Start of SUPPLIED RECORDS
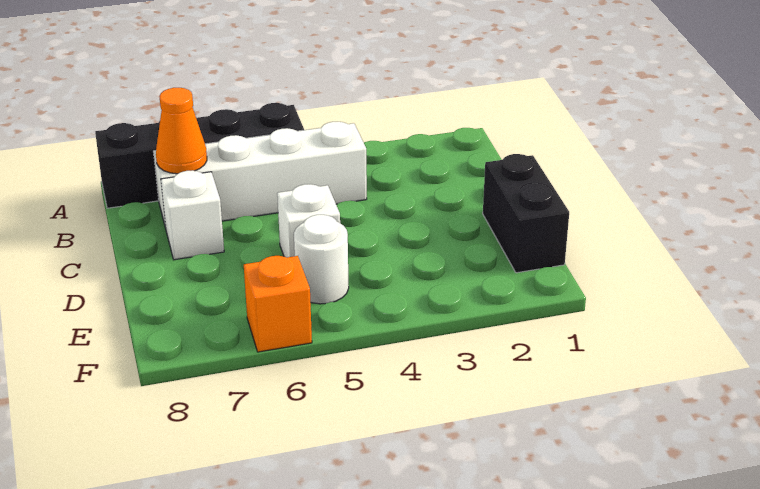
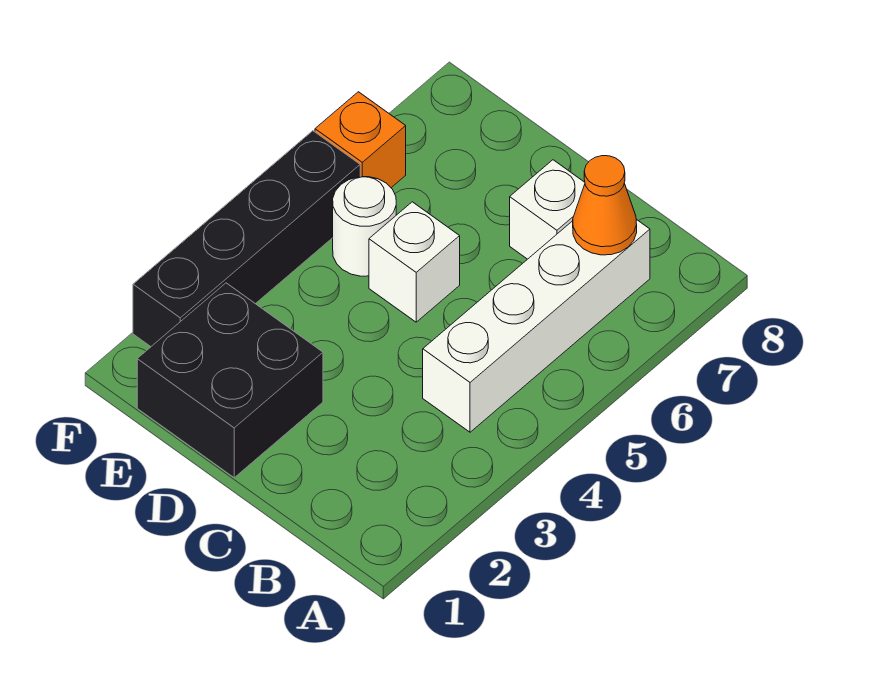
black brick A5:A8 level 1 -> black brick F2:F5 level 1
black brick D1:E1 level 1 -> black brick D1:E2 level 1

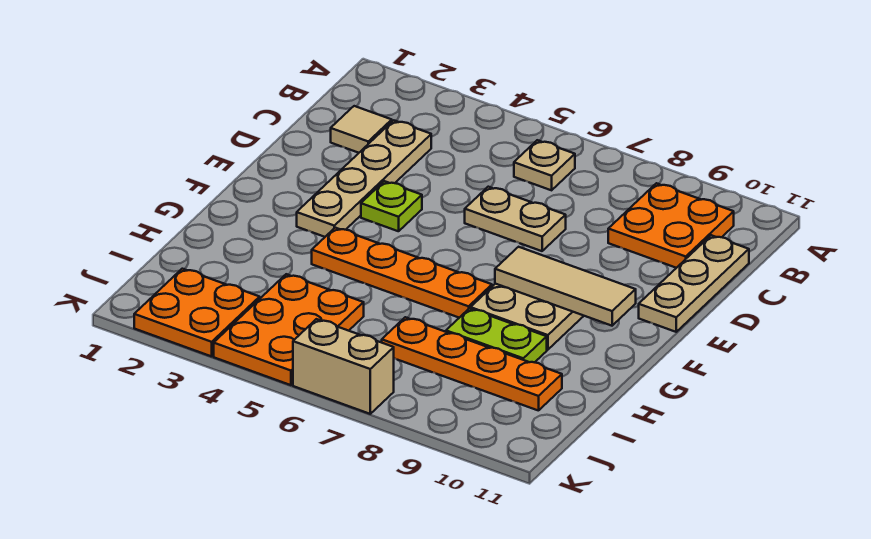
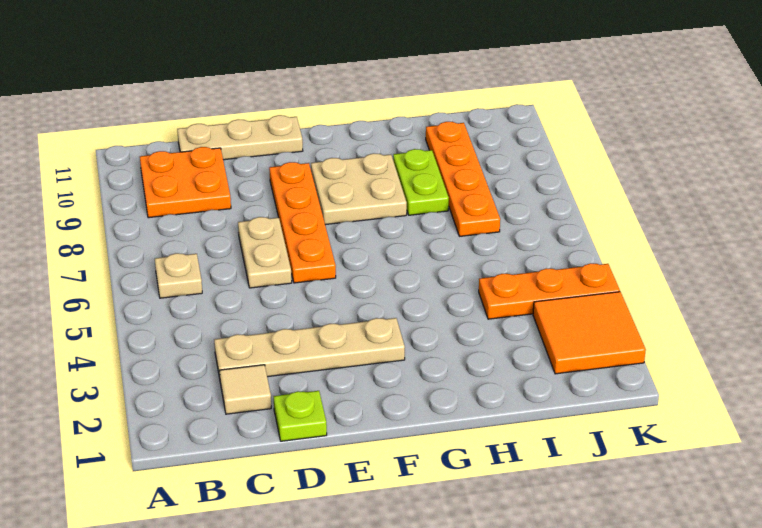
lime plate E4 level 1 -> lime plate D1 level 1
tan tile F8:F10 level 2 -> none
orange plate G4:G7 level 1 -> orange plate E6:E9 level 1
orange plate I4:K5 level 1 -> orange plate I4:K4 level 1
orange plate J2:K3 level 1 -> orange tile J2:K3 level 1
tan brick K6:K7 level 1 -> none

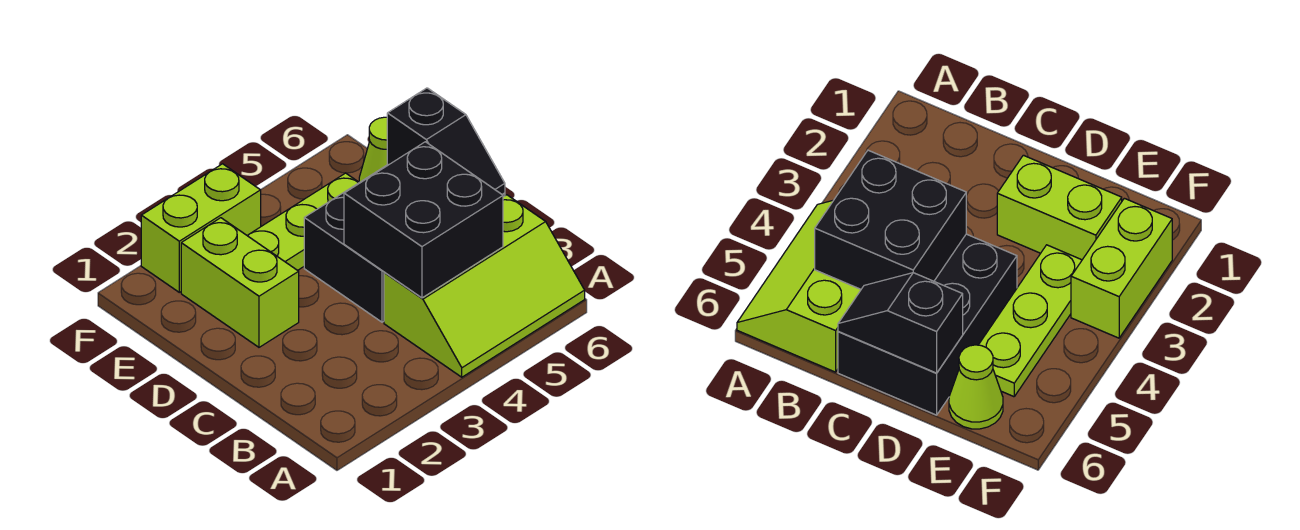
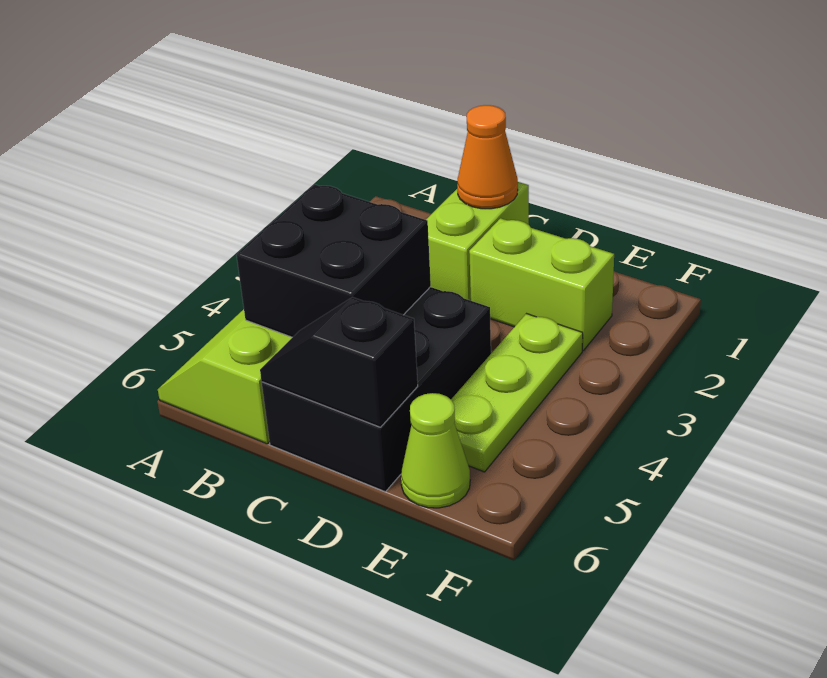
none -> orange cone C1 level 2
lime brick F2:F3 level 1 -> lime brick C1:C2 level 1

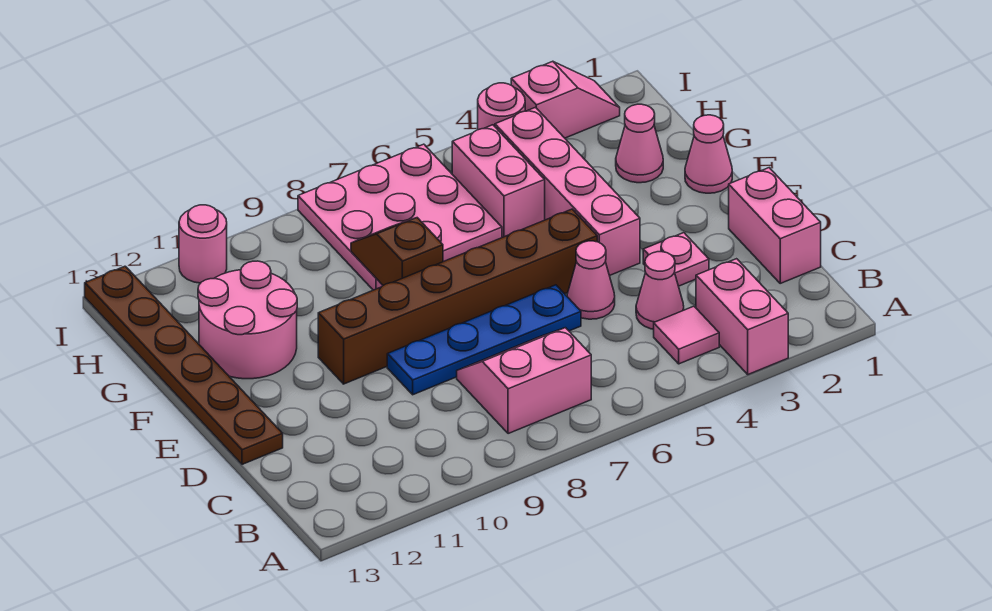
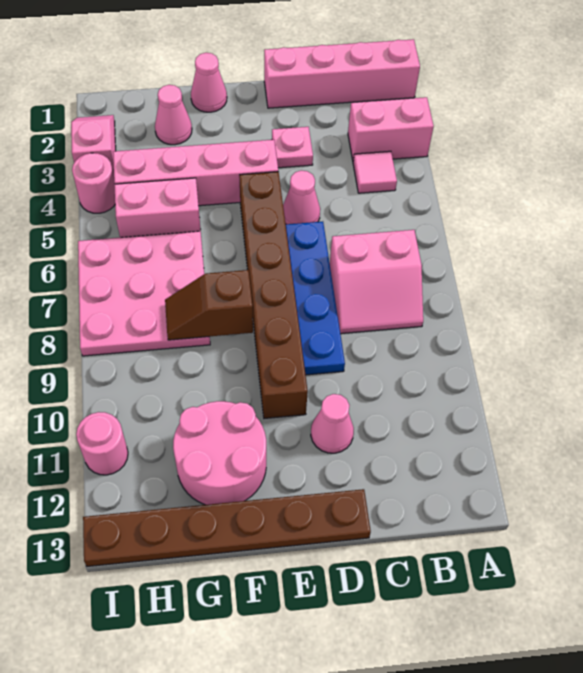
pink slope B7:C8 level 1 top B -> pink slope B7:C8 level 1 top 7
pink brick C1:D1 level 1 -> pink brick A1:D1 level 1
pink cone C4 level 1 -> pink cone D11 level 1

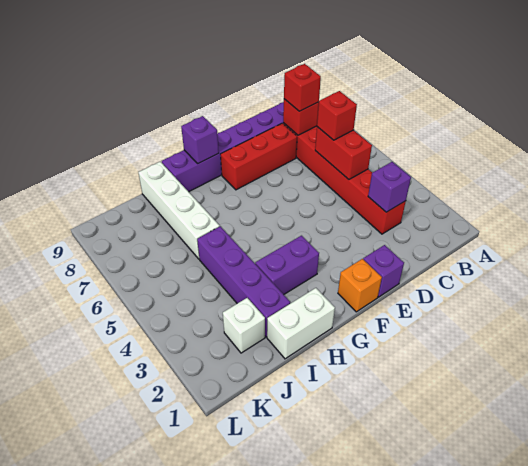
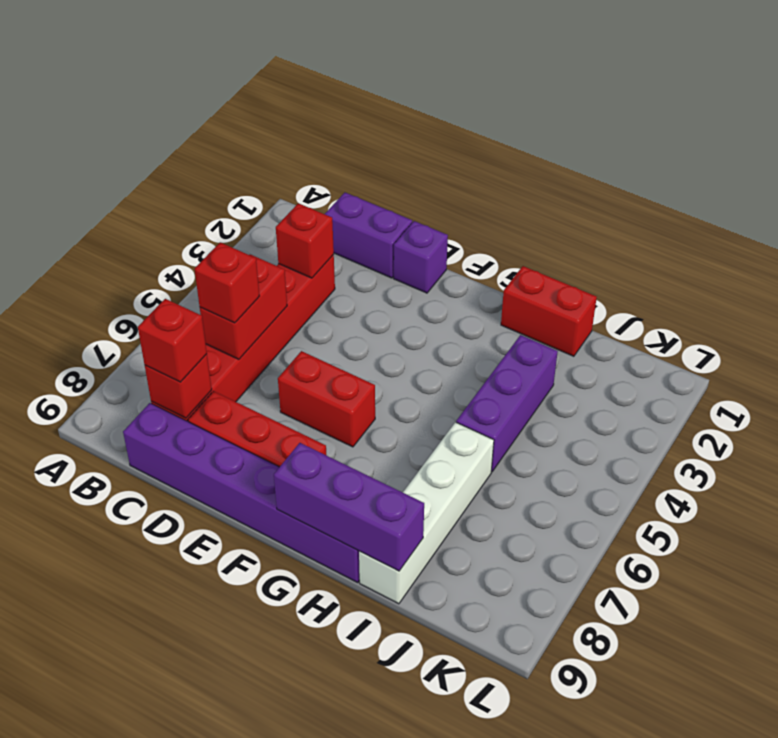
purple brick C3 level 2 -> red brick C3 level 2
none -> red brick E6:F6 level 1
orange brick F1 level 1 -> none
purple brick G3:H3 level 1 -> purple brick C1:D1 level 1
purple brick G9 level 2 -> purple brick G9:I9 level 2
white brick H1:I1 level 1 -> red brick H1:I1 level 1
purple brick I2:I5 level 1 -> purple brick I3:I5 level 1
white brick J2 level 1 -> none

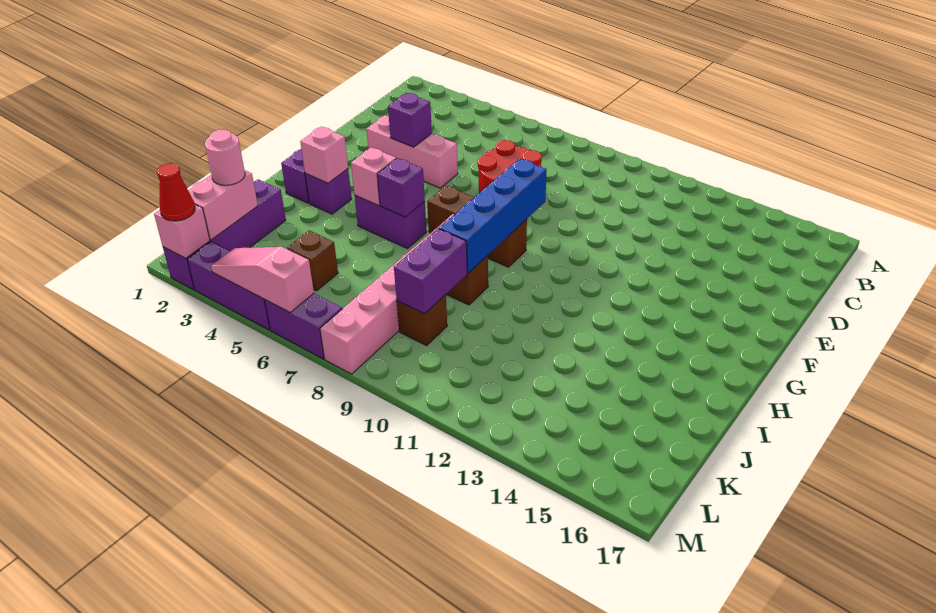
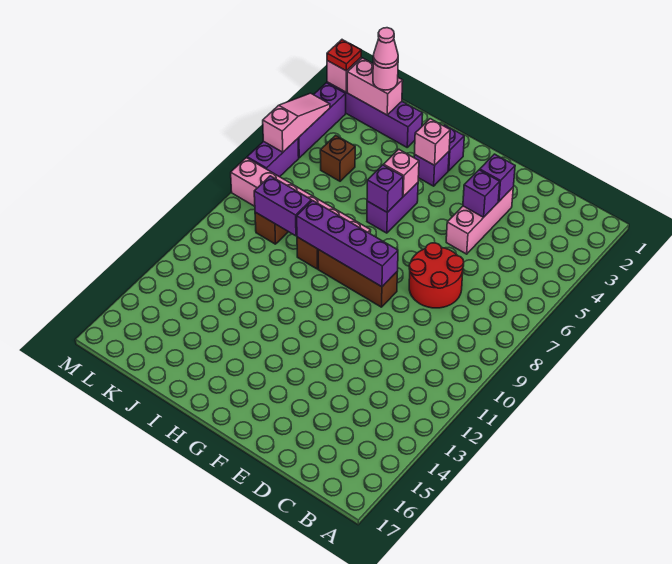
none -> purple brick E3 level 2
blue brick F9:I9 level 2 -> purple brick F9:I9 level 2
brown brick G7:G9 level 1 -> brown brick F9:H9 level 1
none -> pink cone K2 level 4
red cone M2 level 3 -> red plate M2 level 3

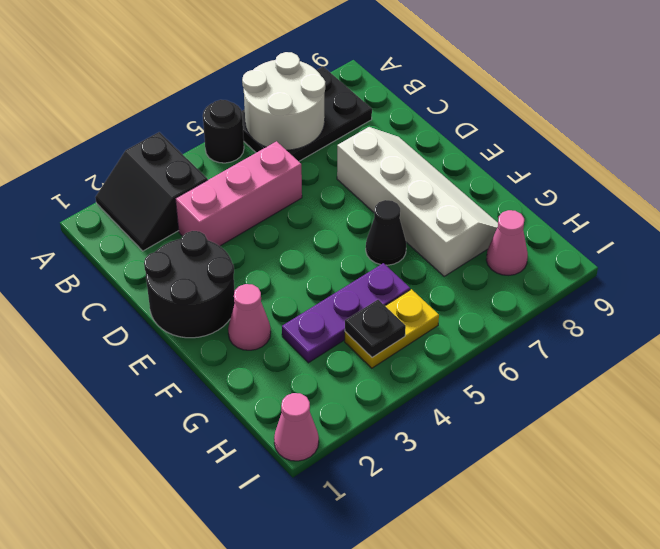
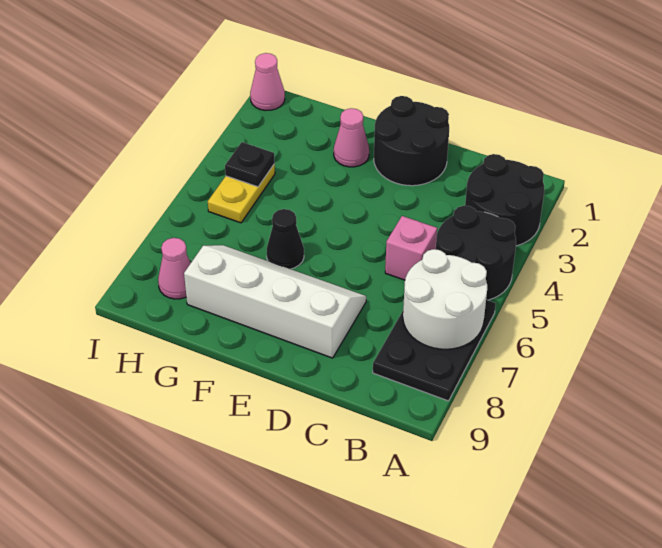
black slope A2:B3 level 1 top 3 -> black round brick A2:B3 level 1
black round brick A5 level 1 -> black round brick A4:B5 level 1
pink brick C3:C5 level 1 -> pink brick C5 level 1
white slope D7:G8 level 1 top 7 -> white slope D7:G8 level 1 top 8
purple plate G3:G5 level 1 -> none

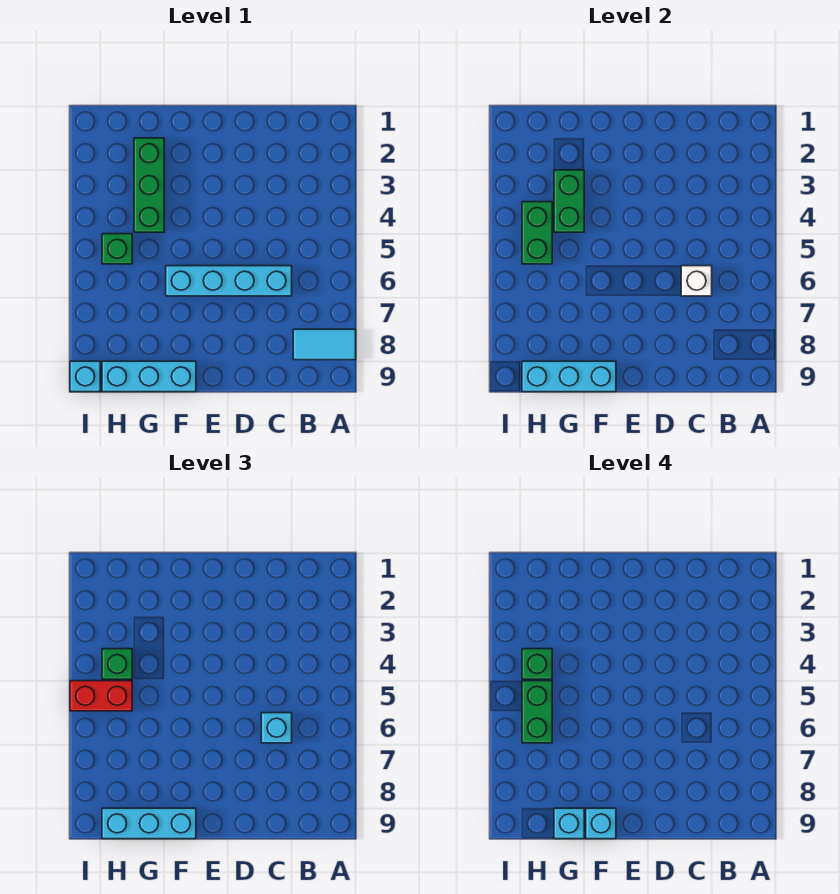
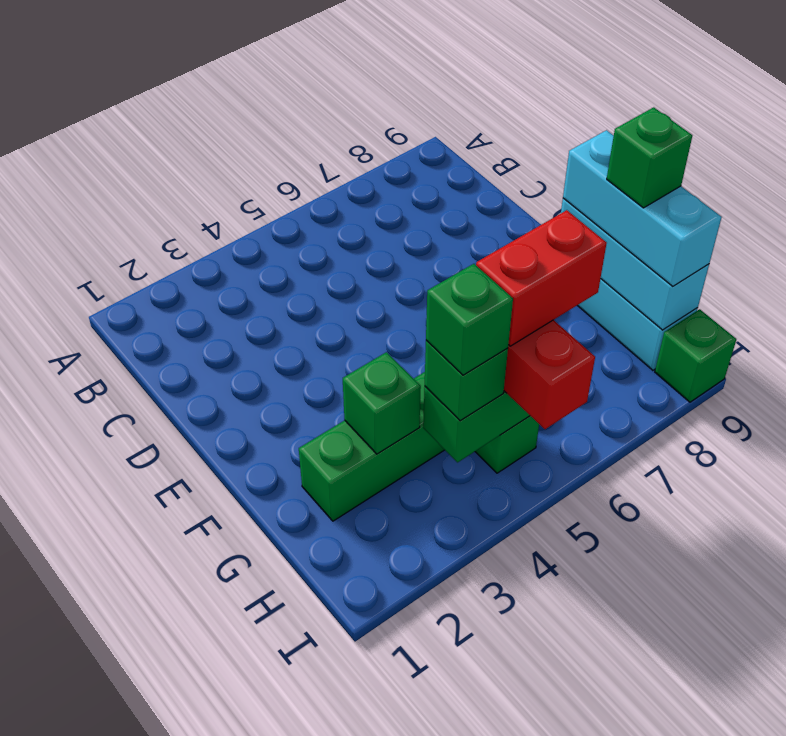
cyan tile A8:B8 level 1 -> none
cyan brick C6:F6 level 1 -> none
white brick C6 level 2 -> none
cyan brick C6 level 3 -> none
cyan brick F9 level 4 -> none
green brick G3:G4 level 2 -> green brick G3 level 2
cyan brick G9 level 4 -> green brick G9 level 4
green brick H5:H6 level 4 -> red brick H5:H6 level 4
cyan brick I9 level 1 -> green brick I9 level 1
End of SUPPLIED RECORDS
TASK STATEMENT. A word-for-word copy of the entries above is what is needed, without any images.

ANSWER TO THIS TASK.
black brick A5:A8 level 1 -> black brick F2:F5 level 1
black brick D1:E1 level 1 -> black brick D1:E2 level 1

lime plate E4 level 1 -> lime plate D1 level 1
tan tile F8:F10 level 2 -> none
orange plate G4:G7 level 1 -> orange plate E6:E9 level 1
orange plate I4:K5 level 1 -> orange plate I4:K4 level 1
orange plate J2:K3 level 1 -> orange tile J2:K3 level 1
tan brick K6:K7 level 1 -> none

none -> orange cone C1 level 2
lime brick F2:F3 level 1 -> lime brick C1:C2 level 1

pink slope B7:C8 level 1 top B -> pink slope B7:C8 level 1 top 7
pink brick C1:D1 level 1 -> pink brick A1:D1 level 1
pink cone C4 level 1 -> pink cone D11 level 1

purple brick C3 level 2 -> red brick C3 level 2
none -> red brick E6:F6 level 1
orange brick F1 level 1 -> none
purple brick G3:H3 level 1 -> purple brick C1:D1 level 1
purple brick G9 level 2 -> purple brick G9:I9 level 2
white brick H1:I1 level 1 -> red brick H1:I1 level 1
purple brick I2:I5 level 1 -> purple brick I3:I5 level 1
white brick J2 level 1 -> none

none -> purple brick E3 level 2
blue brick F9:I9 level 2 -> purple brick F9:I9 level 2
brown brick G7:G9 level 1 -> brown brick F9:H9 level 1
none -> pink cone K2 level 4
red cone M2 level 3 -> red plate M2 level 3

black slope A2:B3 level 1 top 3 -> black round brick A2:B3 level 1
black round brick A5 level 1 -> black round brick A4:B5 level 1
pink brick C3:C5 level 1 -> pink brick C5 level 1
white slope D7:G8 level 1 top 7 -> white slope D7:G8 level 1 top 8
purple plate G3:G5 level 1 -> none

cyan tile A8:B8 level 1 -> none
cyan brick C6:F6 level 1 -> none
white brick C6 level 2 -> none
cyan brick C6 level 3 -> none
cyan brick F9 level 4 -> none
green brick G3:G4 level 2 -> green brick G3 level 2
cyan brick G9 level 4 -> green brick G9 level 4
green brick H5:H6 level 4 -> red brick H5:H6 level 4
cyan brick I9 level 1 -> green brick I9 level 1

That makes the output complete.